Exercise: Edit the lines below so that every instance of "dark blue jacket at left" becomes "navy jacket on the left", and leave everything else as it is.

Given entries:
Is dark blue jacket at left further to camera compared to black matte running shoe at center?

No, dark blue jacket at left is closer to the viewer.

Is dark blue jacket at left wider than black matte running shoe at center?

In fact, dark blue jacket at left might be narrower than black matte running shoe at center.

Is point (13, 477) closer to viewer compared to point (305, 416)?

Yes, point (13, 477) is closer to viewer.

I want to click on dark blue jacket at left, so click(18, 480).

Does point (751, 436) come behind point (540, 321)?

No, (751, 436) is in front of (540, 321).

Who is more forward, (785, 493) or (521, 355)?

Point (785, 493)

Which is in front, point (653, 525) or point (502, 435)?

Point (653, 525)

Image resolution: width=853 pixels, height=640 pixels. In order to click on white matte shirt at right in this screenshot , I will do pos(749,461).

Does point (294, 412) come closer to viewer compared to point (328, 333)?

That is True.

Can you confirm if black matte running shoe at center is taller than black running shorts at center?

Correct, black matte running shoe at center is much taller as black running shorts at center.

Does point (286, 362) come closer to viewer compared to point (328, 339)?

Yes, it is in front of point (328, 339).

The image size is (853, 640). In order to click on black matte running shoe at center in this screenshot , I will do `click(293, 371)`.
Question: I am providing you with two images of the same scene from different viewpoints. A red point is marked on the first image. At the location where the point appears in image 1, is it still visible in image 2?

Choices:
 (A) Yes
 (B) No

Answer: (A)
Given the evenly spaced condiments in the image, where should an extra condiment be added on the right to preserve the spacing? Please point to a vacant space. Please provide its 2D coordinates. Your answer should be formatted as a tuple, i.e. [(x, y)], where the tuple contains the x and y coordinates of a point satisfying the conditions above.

Solved problem:
Is navy jacket on the left further to camera compared to black matte running shoe at center?

No, navy jacket on the left is closer to the viewer.

Is navy jacket on the left wider than black matte running shoe at center?

In fact, navy jacket on the left might be narrower than black matte running shoe at center.

Is point (13, 477) closer to viewer compared to point (305, 416)?

Yes, point (13, 477) is closer to viewer.

I want to click on navy jacket on the left, so click(18, 480).

Does point (751, 436) come behind point (540, 321)?

No, (751, 436) is in front of (540, 321).

Who is more forward, (785, 493) or (521, 355)?

Point (785, 493)

Which is in front, point (653, 525) or point (502, 435)?

Point (653, 525)

Image resolution: width=853 pixels, height=640 pixels. In order to click on white matte shirt at right in this screenshot , I will do pos(749,461).

Does point (294, 412) come closer to viewer compared to point (328, 333)?

That is True.

Can you confirm if black matte running shoe at center is taller than black running shorts at center?

Correct, black matte running shoe at center is much taller as black running shorts at center.

Does point (286, 362) come closer to viewer compared to point (328, 339)?

Yes, it is in front of point (328, 339).

The image size is (853, 640). In order to click on black matte running shoe at center in this screenshot , I will do `click(293, 371)`.
Question: I am providing you with two images of the same scene from different viewpoints. A red point is marked on the first image. At the location where the point appears in image 1, is it still visible in image 2?

Choices:
 (A) Yes
 (B) No

Answer: (A)
Given the evenly spaced condiments in the image, where should an extra condiment be added on the right to preserve the spacing? Please point to a vacant space. Please provide its 2D coordinates. Your answer should be formatted as a tuple, i.e. [(x, y)], where the tuple contains the x and y coordinates of a point satisfying the conditions above.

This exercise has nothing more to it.